--- Data for this task ---

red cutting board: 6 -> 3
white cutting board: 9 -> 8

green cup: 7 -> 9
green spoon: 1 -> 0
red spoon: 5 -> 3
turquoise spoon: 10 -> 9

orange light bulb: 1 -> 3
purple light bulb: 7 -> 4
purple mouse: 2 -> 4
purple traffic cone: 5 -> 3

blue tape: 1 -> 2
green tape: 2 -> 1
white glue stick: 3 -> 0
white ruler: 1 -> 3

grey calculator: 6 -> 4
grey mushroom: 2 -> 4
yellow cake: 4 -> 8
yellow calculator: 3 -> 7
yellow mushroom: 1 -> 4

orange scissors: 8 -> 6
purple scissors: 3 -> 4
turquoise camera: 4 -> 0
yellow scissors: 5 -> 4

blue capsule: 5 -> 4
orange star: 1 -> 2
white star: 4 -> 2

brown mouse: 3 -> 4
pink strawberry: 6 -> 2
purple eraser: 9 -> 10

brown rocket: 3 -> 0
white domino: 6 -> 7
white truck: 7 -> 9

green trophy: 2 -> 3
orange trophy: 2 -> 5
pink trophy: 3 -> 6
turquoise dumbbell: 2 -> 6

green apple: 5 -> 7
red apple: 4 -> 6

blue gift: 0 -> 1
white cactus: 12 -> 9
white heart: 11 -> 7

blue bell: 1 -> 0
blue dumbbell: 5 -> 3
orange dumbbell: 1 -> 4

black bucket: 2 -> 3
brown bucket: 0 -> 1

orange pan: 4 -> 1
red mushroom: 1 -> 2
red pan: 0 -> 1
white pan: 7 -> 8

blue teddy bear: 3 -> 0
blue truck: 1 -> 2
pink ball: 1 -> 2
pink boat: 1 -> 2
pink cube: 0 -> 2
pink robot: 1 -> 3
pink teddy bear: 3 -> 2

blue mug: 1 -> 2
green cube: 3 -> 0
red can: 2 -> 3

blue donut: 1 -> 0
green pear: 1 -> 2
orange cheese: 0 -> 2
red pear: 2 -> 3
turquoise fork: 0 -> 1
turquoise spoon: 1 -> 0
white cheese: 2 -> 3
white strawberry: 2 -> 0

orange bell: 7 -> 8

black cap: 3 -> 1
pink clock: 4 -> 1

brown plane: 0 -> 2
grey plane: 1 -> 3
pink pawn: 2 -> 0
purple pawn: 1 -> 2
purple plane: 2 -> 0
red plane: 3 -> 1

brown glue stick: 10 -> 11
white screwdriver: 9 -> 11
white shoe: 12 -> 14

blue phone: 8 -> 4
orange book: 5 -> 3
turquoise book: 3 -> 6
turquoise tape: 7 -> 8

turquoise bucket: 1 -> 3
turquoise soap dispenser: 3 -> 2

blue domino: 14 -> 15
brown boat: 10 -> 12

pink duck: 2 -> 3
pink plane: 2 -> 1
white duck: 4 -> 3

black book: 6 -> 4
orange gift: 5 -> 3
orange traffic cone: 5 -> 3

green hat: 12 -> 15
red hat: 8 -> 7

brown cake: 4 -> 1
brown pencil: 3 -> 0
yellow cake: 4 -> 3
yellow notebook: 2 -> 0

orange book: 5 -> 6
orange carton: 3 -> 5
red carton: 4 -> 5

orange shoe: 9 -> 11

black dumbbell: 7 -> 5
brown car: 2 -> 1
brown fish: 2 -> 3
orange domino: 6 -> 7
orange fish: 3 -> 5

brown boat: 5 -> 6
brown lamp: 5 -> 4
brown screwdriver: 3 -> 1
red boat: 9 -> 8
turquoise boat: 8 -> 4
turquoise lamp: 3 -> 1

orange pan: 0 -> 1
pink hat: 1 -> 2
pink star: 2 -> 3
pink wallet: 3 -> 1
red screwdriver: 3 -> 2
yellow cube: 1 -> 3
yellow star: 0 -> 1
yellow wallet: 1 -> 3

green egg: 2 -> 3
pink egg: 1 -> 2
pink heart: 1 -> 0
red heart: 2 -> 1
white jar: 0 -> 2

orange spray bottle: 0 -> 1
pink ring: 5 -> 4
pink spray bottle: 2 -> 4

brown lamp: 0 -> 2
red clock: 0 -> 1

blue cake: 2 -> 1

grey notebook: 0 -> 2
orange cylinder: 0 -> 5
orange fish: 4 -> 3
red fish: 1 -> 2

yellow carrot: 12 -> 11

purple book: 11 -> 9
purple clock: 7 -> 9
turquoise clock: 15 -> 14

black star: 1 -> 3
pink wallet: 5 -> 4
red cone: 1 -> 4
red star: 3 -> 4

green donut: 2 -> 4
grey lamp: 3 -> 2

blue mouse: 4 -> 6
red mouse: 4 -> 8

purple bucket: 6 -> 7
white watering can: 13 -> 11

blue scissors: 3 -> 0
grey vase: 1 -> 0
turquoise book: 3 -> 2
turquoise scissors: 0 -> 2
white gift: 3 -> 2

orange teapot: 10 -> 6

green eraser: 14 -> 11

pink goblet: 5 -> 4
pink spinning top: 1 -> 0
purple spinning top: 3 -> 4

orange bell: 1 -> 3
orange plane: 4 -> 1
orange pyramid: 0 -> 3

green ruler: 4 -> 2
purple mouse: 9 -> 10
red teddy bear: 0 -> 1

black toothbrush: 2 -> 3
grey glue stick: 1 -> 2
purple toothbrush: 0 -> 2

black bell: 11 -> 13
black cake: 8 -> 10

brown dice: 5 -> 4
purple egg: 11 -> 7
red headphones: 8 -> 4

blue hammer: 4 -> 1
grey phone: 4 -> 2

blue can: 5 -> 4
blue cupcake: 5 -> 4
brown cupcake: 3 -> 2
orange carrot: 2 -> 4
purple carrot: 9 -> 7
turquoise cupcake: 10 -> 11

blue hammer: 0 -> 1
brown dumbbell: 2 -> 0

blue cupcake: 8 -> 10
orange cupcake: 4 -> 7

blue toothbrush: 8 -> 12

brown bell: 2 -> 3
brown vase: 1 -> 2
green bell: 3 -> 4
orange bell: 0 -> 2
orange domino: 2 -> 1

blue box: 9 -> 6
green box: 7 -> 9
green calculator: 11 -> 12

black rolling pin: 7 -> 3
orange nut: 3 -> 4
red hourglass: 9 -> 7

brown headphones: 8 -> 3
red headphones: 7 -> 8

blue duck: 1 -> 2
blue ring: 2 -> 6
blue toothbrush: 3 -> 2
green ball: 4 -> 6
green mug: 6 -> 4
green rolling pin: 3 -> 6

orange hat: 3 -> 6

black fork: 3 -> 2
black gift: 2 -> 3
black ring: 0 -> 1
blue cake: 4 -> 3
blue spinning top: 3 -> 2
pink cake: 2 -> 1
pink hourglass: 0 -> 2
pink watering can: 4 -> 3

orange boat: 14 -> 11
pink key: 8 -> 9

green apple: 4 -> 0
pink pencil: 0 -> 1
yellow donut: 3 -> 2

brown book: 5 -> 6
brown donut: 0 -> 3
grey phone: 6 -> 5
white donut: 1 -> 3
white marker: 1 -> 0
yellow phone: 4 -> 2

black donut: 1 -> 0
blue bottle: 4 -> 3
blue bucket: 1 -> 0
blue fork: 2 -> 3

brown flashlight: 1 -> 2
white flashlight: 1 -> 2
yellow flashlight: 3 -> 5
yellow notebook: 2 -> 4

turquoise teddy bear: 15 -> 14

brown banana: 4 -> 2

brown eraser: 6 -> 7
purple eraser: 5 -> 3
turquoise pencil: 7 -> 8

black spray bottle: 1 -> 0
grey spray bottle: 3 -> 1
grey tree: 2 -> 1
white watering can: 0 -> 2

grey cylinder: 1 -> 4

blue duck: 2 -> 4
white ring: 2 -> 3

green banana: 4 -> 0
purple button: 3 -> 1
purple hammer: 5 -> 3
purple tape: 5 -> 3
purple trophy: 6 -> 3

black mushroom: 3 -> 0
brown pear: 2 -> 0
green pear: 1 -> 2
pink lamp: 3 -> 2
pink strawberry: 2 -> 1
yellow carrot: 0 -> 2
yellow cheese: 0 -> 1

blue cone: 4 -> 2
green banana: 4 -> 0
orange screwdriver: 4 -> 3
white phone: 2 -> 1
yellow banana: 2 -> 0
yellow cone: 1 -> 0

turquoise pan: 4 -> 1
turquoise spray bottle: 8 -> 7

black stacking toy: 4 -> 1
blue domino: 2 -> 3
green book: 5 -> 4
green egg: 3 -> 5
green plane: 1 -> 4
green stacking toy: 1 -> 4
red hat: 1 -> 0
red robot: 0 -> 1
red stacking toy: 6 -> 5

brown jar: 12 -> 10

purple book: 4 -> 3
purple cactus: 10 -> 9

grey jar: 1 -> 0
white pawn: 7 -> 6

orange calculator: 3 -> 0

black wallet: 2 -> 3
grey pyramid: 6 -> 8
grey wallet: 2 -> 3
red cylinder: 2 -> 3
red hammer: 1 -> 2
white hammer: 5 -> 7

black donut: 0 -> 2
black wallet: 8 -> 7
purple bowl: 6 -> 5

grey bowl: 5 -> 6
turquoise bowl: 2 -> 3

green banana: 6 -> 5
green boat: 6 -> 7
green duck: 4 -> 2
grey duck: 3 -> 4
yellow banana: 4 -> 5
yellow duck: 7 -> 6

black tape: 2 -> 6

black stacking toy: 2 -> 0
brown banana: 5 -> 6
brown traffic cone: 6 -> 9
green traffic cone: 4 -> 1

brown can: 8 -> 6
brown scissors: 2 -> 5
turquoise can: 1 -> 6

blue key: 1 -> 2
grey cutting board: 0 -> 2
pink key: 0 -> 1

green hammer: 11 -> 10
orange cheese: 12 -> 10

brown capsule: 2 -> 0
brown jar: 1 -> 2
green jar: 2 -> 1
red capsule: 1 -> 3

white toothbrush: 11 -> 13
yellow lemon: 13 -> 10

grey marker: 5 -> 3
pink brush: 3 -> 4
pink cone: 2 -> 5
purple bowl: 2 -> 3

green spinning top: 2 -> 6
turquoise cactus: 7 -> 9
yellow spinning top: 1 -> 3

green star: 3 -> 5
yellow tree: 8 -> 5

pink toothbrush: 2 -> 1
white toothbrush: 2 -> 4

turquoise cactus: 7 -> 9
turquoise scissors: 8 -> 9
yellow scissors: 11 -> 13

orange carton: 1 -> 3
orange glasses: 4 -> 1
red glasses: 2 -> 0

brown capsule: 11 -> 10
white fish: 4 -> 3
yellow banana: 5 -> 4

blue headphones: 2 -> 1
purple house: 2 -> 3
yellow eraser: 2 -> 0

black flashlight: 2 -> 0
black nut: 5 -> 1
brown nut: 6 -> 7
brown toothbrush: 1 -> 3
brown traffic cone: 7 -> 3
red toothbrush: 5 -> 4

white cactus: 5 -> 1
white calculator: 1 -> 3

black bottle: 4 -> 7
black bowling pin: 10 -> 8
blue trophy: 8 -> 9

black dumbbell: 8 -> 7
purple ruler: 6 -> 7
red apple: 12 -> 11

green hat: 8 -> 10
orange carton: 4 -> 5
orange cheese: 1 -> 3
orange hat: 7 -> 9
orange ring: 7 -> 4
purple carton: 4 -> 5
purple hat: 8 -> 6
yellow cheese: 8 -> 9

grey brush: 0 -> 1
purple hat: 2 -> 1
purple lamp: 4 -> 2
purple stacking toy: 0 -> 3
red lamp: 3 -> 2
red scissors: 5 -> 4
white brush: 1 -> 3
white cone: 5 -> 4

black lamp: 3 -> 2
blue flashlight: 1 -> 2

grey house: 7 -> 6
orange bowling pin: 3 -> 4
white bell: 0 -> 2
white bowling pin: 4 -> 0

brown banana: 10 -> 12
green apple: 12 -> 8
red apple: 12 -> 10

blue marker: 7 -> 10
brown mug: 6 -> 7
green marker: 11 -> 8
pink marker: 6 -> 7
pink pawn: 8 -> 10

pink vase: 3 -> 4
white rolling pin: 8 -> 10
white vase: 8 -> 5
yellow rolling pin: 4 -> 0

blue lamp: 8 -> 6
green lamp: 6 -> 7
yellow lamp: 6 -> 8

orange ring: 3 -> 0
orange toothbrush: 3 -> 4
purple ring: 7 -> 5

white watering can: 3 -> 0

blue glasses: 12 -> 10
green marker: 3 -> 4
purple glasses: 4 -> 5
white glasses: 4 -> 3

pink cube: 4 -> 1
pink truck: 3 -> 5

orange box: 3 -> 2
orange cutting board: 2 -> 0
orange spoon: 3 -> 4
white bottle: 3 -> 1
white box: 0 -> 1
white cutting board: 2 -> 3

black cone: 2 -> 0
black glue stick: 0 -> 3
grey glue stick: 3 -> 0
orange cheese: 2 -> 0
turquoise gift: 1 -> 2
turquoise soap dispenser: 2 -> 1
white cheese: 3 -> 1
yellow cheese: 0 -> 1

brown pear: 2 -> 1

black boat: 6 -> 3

---

### What you need to do
Given the records above, restate word for word only the lines starting at the one with "white shoe: 12 -> 14" and ending at the one with "black dumbbell: 7 -> 5".

### Solved exercise
white shoe: 12 -> 14

blue phone: 8 -> 4
orange book: 5 -> 3
turquoise book: 3 -> 6
turquoise tape: 7 -> 8

turquoise bucket: 1 -> 3
turquoise soap dispenser: 3 -> 2

blue domino: 14 -> 15
brown boat: 10 -> 12

pink duck: 2 -> 3
pink plane: 2 -> 1
white duck: 4 -> 3

black book: 6 -> 4
orange gift: 5 -> 3
orange traffic cone: 5 -> 3

green hat: 12 -> 15
red hat: 8 -> 7

brown cake: 4 -> 1
brown pencil: 3 -> 0
yellow cake: 4 -> 3
yellow notebook: 2 -> 0

orange book: 5 -> 6
orange carton: 3 -> 5
red carton: 4 -> 5

orange shoe: 9 -> 11

black dumbbell: 7 -> 5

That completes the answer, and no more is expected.